# [The task]
Please filter the listing below and copy out the lines that hold "pawn".

# [Source information]
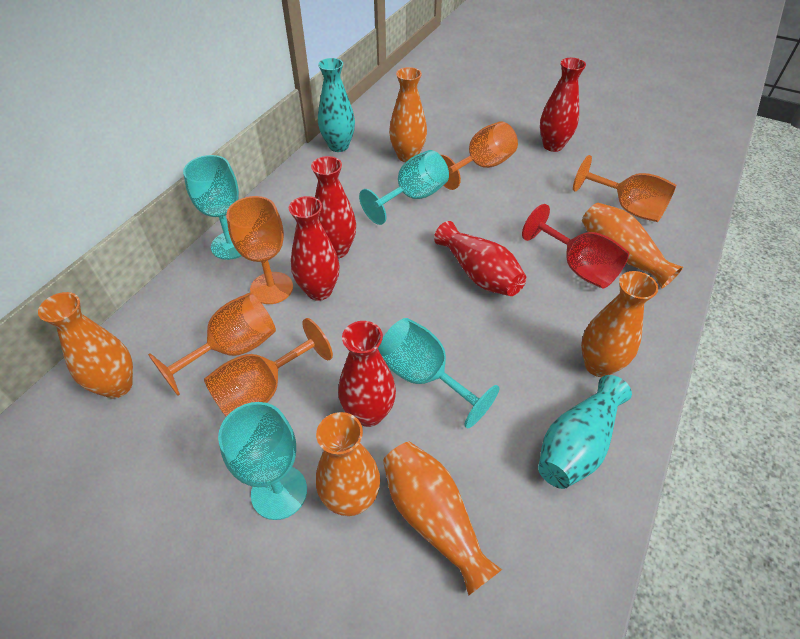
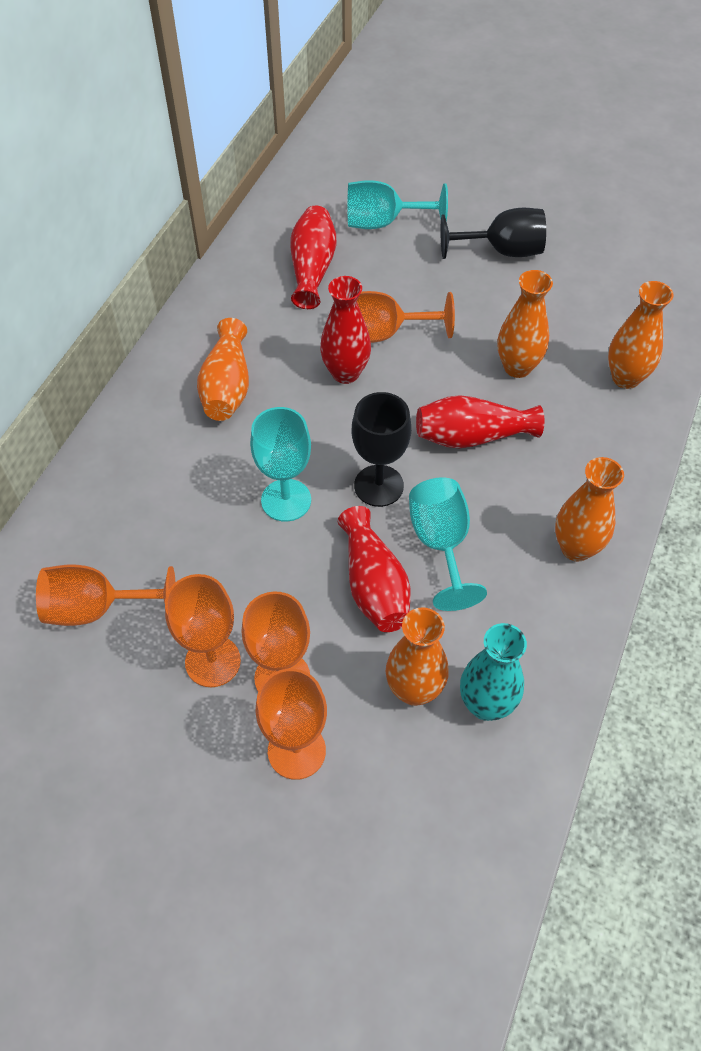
black goblet: 0 -> 2
orange vase: 6 -> 5
red goblet: 1 -> 0
red vase: 5 -> 4
turquoise goblet: 4 -> 3
turquoise vase: 2 -> 1

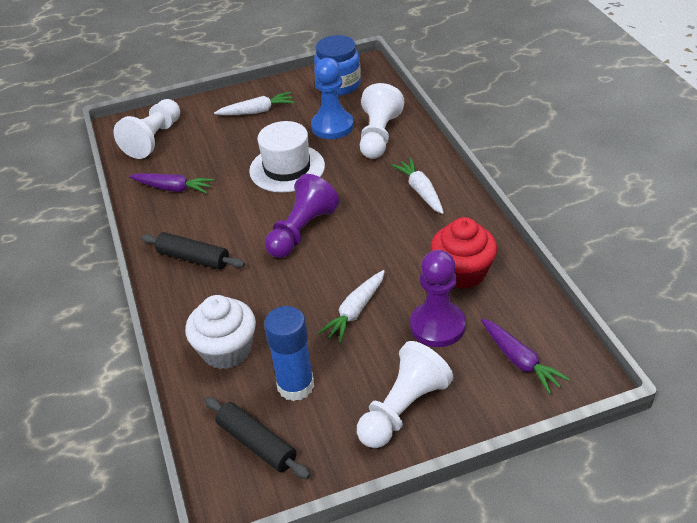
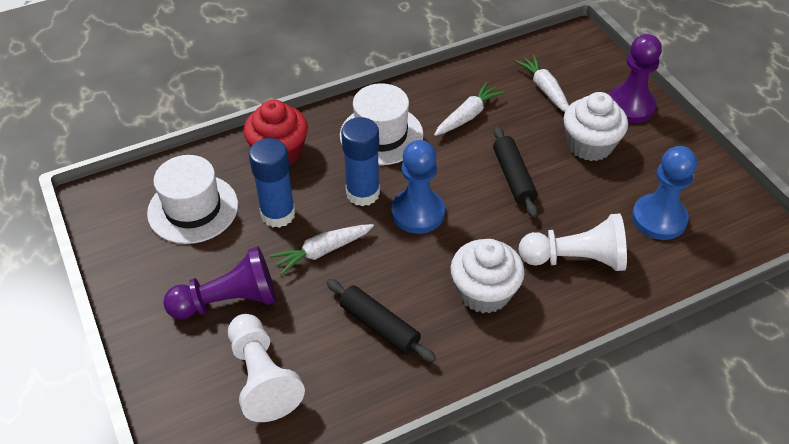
blue glue stick: 1 -> 2
blue jar: 1 -> 0
blue pawn: 1 -> 2
purple carrot: 2 -> 0
white cupcake: 1 -> 2
white hat: 1 -> 2
white pawn: 3 -> 2

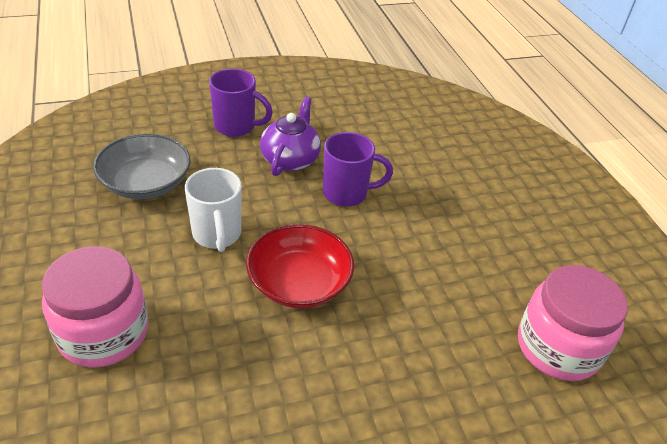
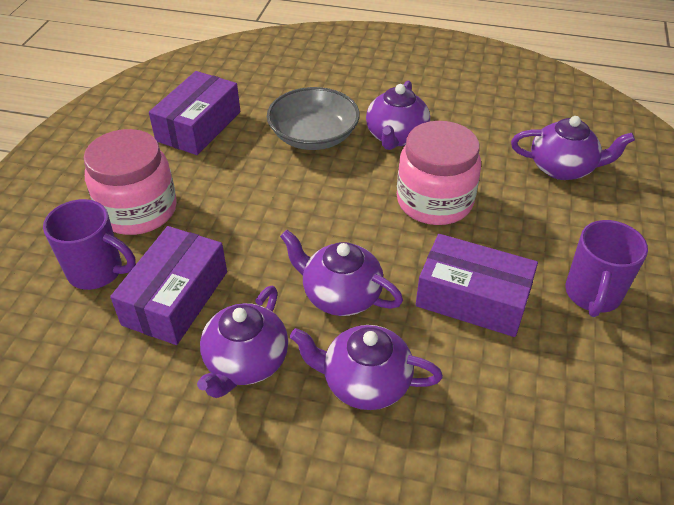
purple box: 0 -> 3
purple teapot: 1 -> 5
red bowl: 1 -> 0
white mug: 1 -> 0

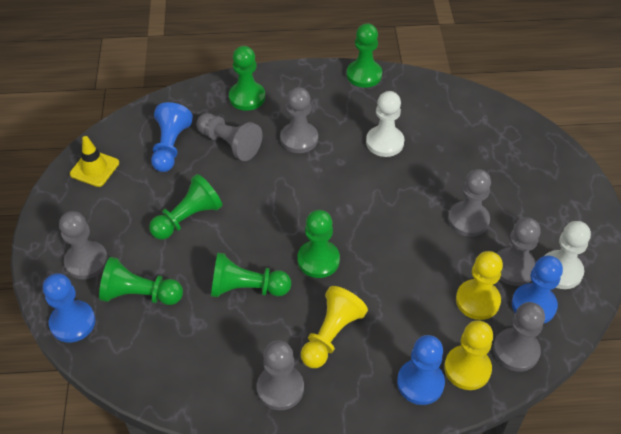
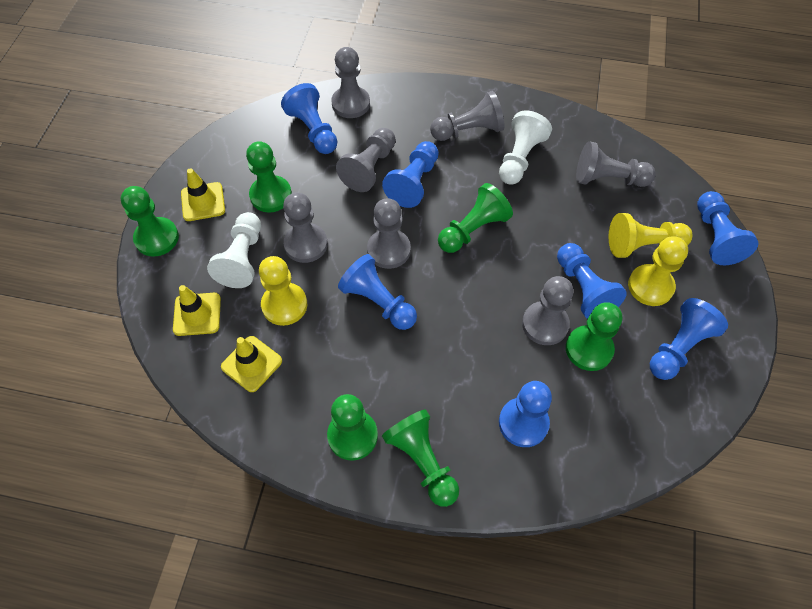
blue pawn: 4 -> 7
yellow traffic cone: 1 -> 3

# [Exercise answer]
blue pawn: 1 -> 2
white pawn: 3 -> 2
blue pawn: 4 -> 7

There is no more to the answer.